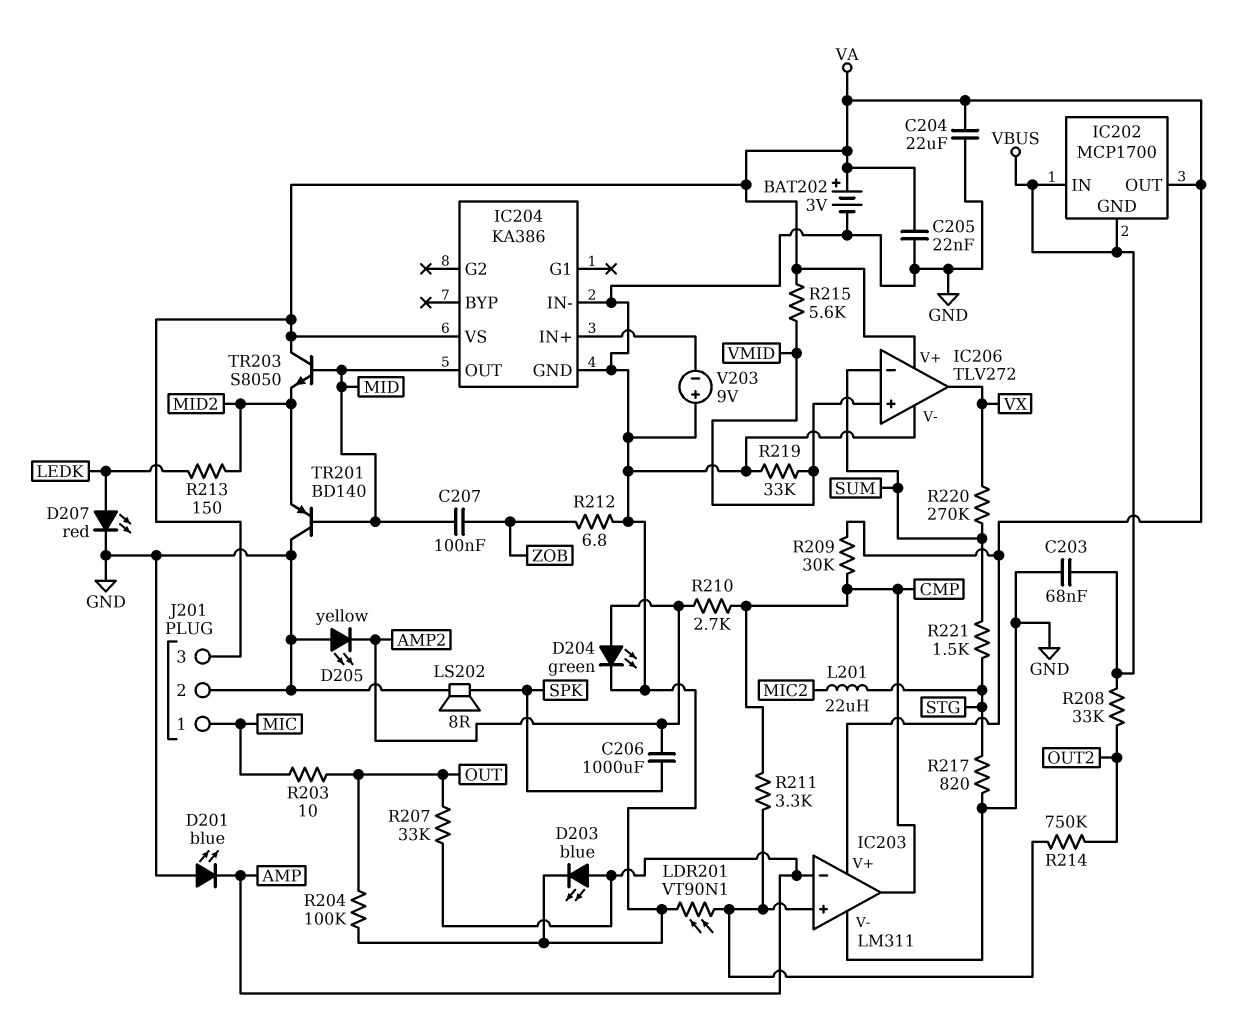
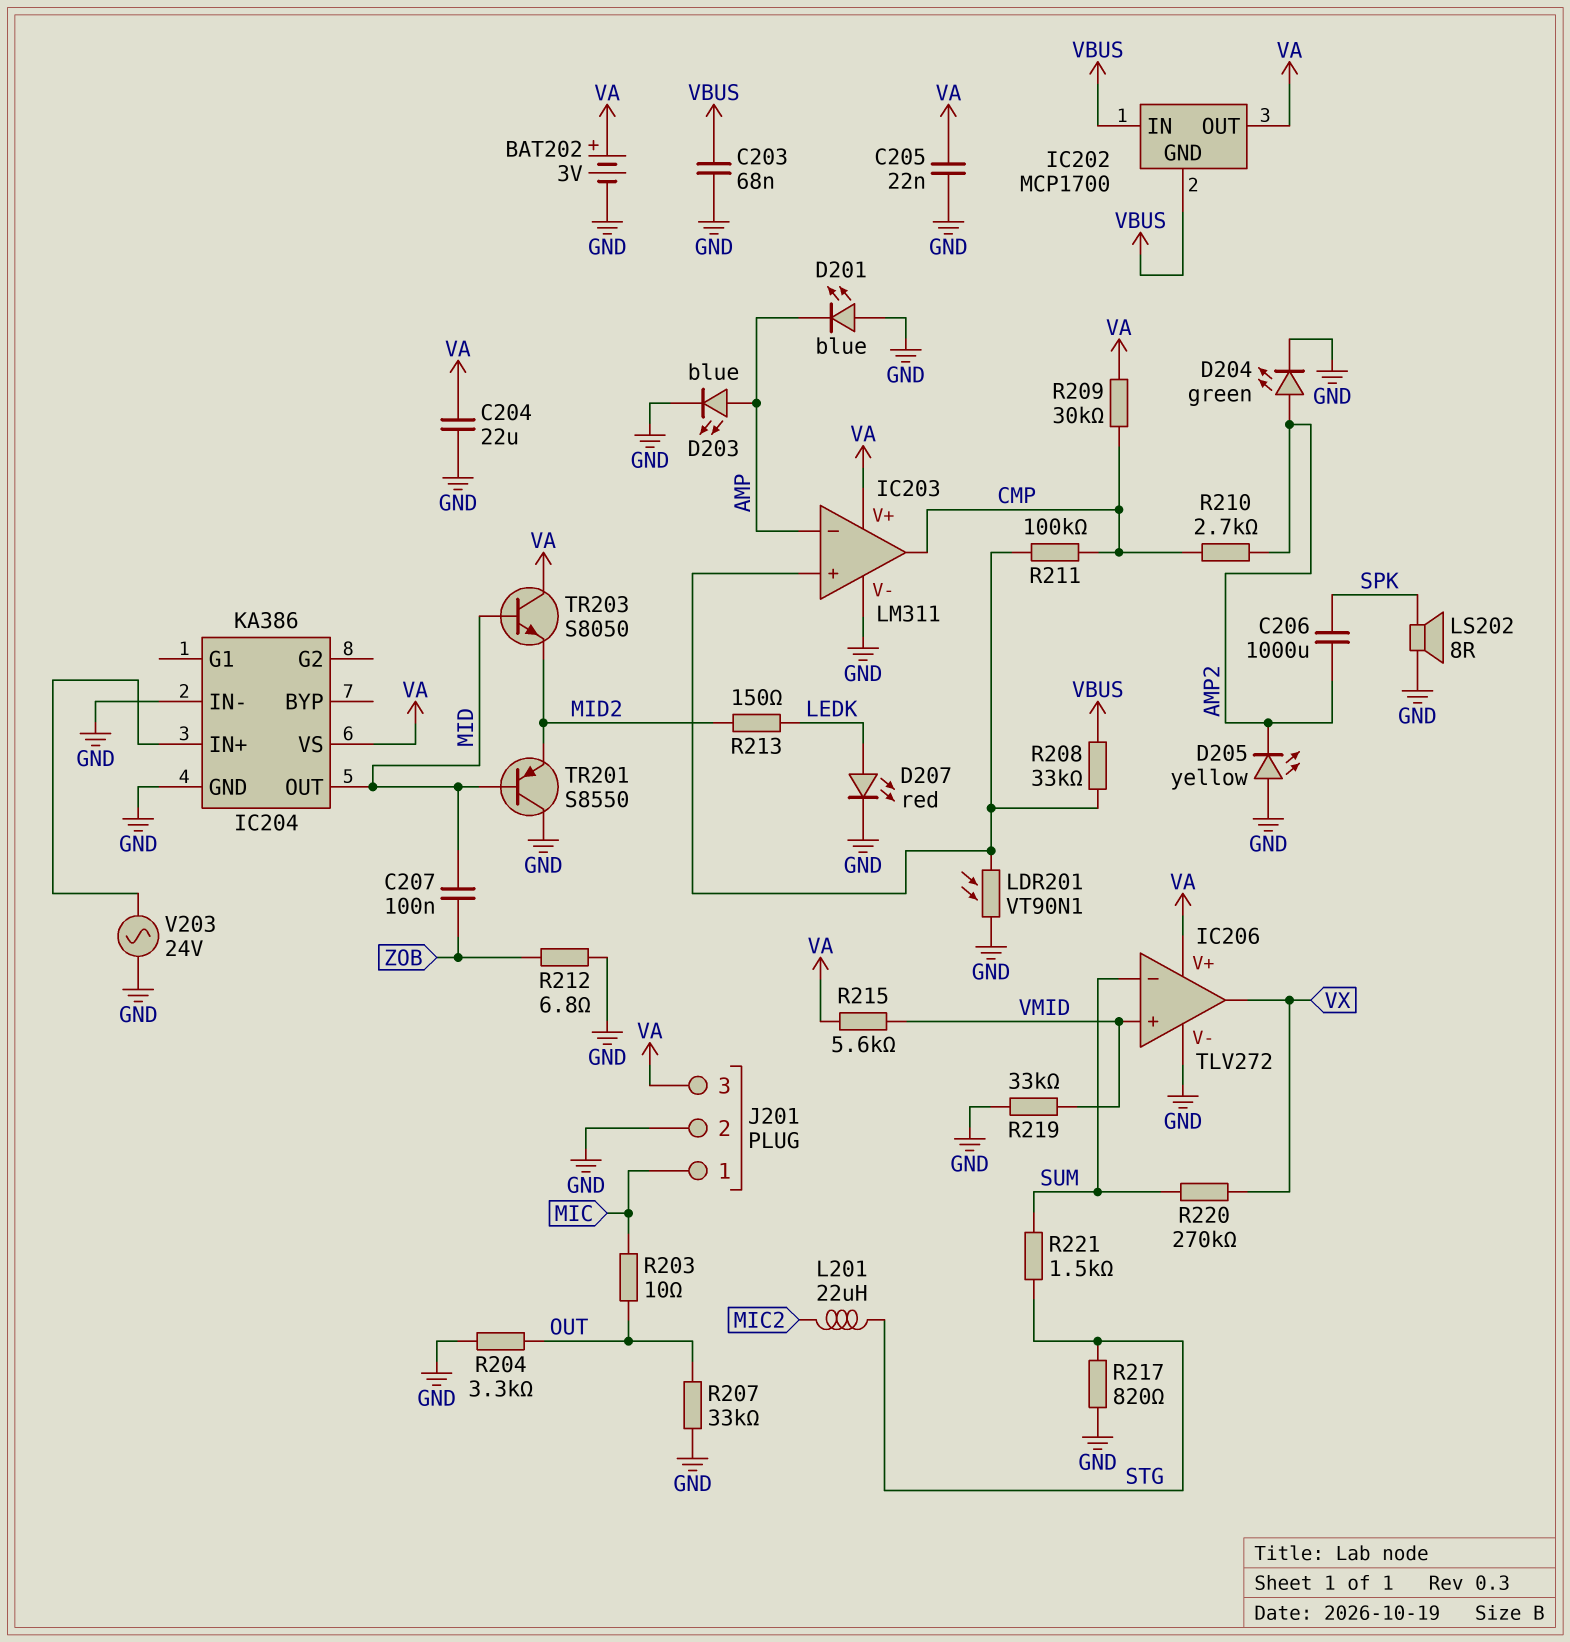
R204: 100k (GND, OUT) -> 3.3k (GND, OUT)
R207: 33k (AMP, OUT) -> 33k (GND, OUT)
R208: 33k (OUT2, VBUS) -> 33k (IC203/in+, VBUS)
R211: 3.3k (CMP, IC203/in+) -> 100k (CMP, IC203/in+)
R214: 750k (IC203/in+, OUT2) -> none
TR201: PNP BD140 (B MID, C GND, E MID2) -> PNP S8550 (B MID, C GND, E MID2)
V203: 9V (plus GND, minus IC204/IN+) -> AC 24V (GND, IC204/IN+)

* **Aim of the task**
Each line from the line holding "R208: 33k (OUT2, VBUS)" through the end of the material above is to be printed exactly, both ends included, and no other line is to appear.

* **Exercise response**
R208: 33k (OUT2, VBUS) -> 33k (IC203/in+, VBUS)
R211: 3.3k (CMP, IC203/in+) -> 100k (CMP, IC203/in+)
R214: 750k (IC203/in+, OUT2) -> none
TR201: PNP BD140 (B MID, C GND, E MID2) -> PNP S8550 (B MID, C GND, E MID2)
V203: 9V (plus GND, minus IC204/IN+) -> AC 24V (GND, IC204/IN+)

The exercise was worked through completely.